WHAT THE TASK ASKS: Copy the lines below word for word, omitting the pictures.

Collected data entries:
=-=-=
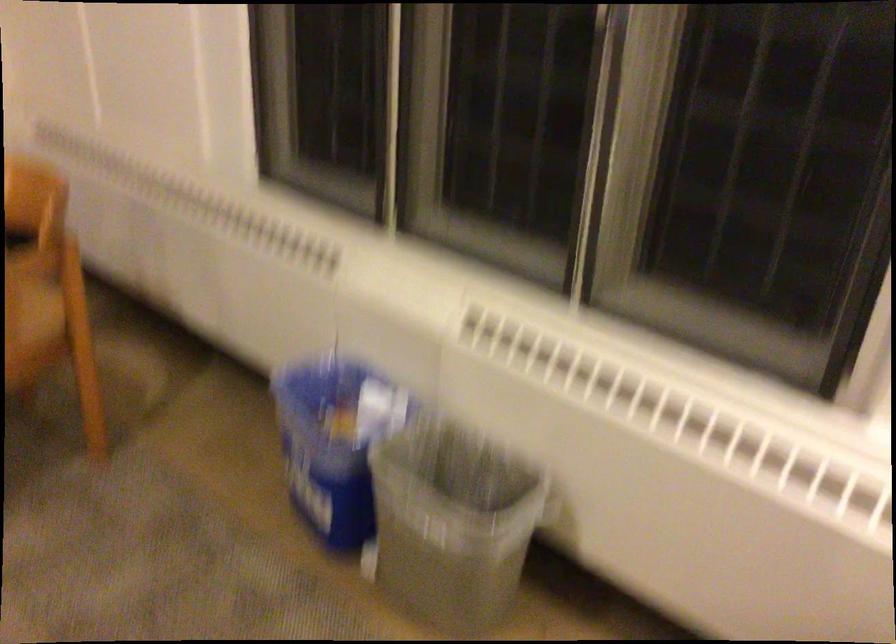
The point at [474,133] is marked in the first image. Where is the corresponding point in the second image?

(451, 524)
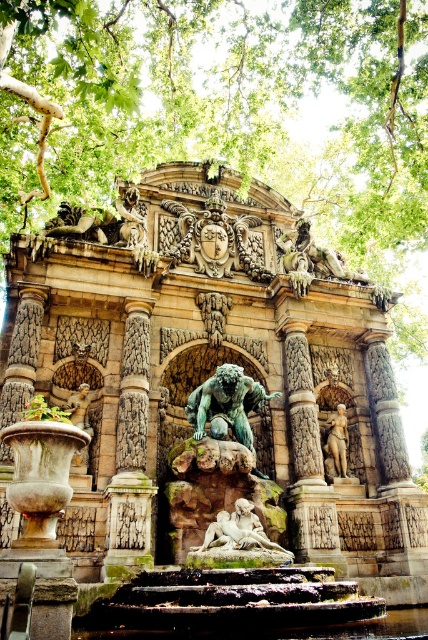
Consider the image. You are standing in the park and want to take a photo of both the green leafy tree at upper center and the polished stone statue at center. Which object should you position to your left side in the camera frame to include both in the photo?

The green leafy tree at upper center is to the left of the polished stone statue at center, so you should position the green leafy tree at upper center to your left side in the camera frame to include both in the photo.

You are standing in the park and want to take a photo of the grand ornate fountain. To frame the shot perfectly, you need to position yourself so that the green leafy tree at upper center is exactly at the top edge of your camera viewfinder. Where should you position yourself relative to the fountain?

Since the green leafy tree at upper center is located at point 0.177 on the x and 0.582 on the y coordinates, positioning yourself to the left side of the fountain and slightly below the tree will ensure the tree is at the top edge of your camera viewfinder.

Based on the photo, you are standing at the base of the grand fountain and want to locate two specific points marked on the fountain structure. The first point is at coordinates point (77, 472) and the second is at point (240, 413). From your current position, which point is closer to you?

Point (77, 472) is in front of point (240, 413), so the first point is closer to you.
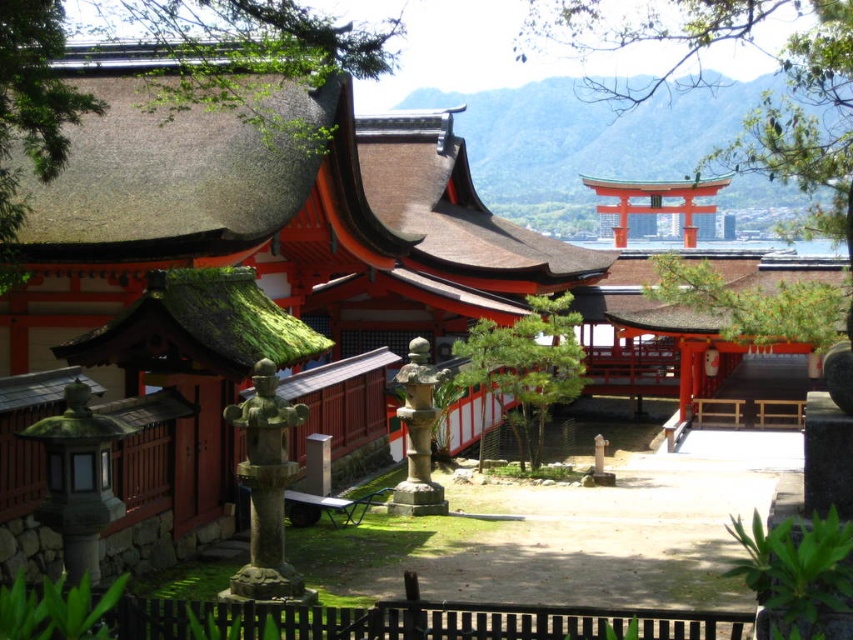
You are standing at the entrance of the shrine and want to take a photo of the green textured pine tree at center. The camera you are using has a maximum focus range of 10 meters. Will the tree be in focus?

The green textured pine tree at center is 11.06 meters from camera, which exceeds the camera maximum focus range of 10 meters. Therefore, the tree will not be in focus.

You are a visitor at the Shinto shrine and want to place a small offering on the green textured stone at center. However, you notice there is also a green textured pine tree at center nearby. Which object is taller, allowing you to easily place your offering without it being obscured by the other?

The green textured stone at center is much taller than the green textured pine tree at center, so placing the offering on the stone will ensure it is not obscured by the pine tree.

You are a visitor at the Shinto shrine and want to take a photo of the green textured pine tree at center and the stone lantern at center. Which object should you focus on first if you want to capture both in a single frame without moving the camera?

The green textured pine tree at center is bigger than the stone lantern at center, so you should focus on the green textured pine tree at center first to ensure it fits properly in the frame before adjusting for the smaller stone lantern at center.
=-=-=
WRITTEN RESPONSE:
The point at [474,133] is marked in the first image. Where is the corresponding point in the second image?

(451, 524)
Consider the image. You are standing in the park and want to take a photo of both the green leafy tree at upper center and the polished stone statue at center. Which object should you position to your left side in the camera frame to include both in the photo?

The green leafy tree at upper center is to the left of the polished stone statue at center, so you should position the green leafy tree at upper center to your left side in the camera frame to include both in the photo.

You are standing in the park and want to take a photo of the grand ornate fountain. To frame the shot perfectly, you need to position yourself so that the green leafy tree at upper center is exactly at the top edge of your camera viewfinder. Where should you position yourself relative to the fountain?

Since the green leafy tree at upper center is located at point 0.177 on the x and 0.582 on the y coordinates, positioning yourself to the left side of the fountain and slightly below the tree will ensure the tree is at the top edge of your camera viewfinder.

Based on the photo, you are standing at the base of the grand fountain and want to locate two specific points marked on the fountain structure. The first point is at coordinates point (77, 472) and the second is at point (240, 413). From your current position, which point is closer to you?

Point (77, 472) is in front of point (240, 413), so the first point is closer to you.
You are standing at the entrance of the shrine and want to take a photo of the green textured pine tree at center. The camera you are using has a maximum focus range of 10 meters. Will the tree be in focus?

The green textured pine tree at center is 11.06 meters from camera, which exceeds the camera maximum focus range of 10 meters. Therefore, the tree will not be in focus.

You are a visitor at the Shinto shrine and want to place a small offering on the green textured stone at center. However, you notice there is also a green textured pine tree at center nearby. Which object is taller, allowing you to easily place your offering without it being obscured by the other?

The green textured stone at center is much taller than the green textured pine tree at center, so placing the offering on the stone will ensure it is not obscured by the pine tree.

You are a visitor at the Shinto shrine and want to take a photo of the green textured pine tree at center and the stone lantern at center. Which object should you focus on first if you want to capture both in a single frame without moving the camera?

The green textured pine tree at center is bigger than the stone lantern at center, so you should focus on the green textured pine tree at center first to ensure it fits properly in the frame before adjusting for the smaller stone lantern at center.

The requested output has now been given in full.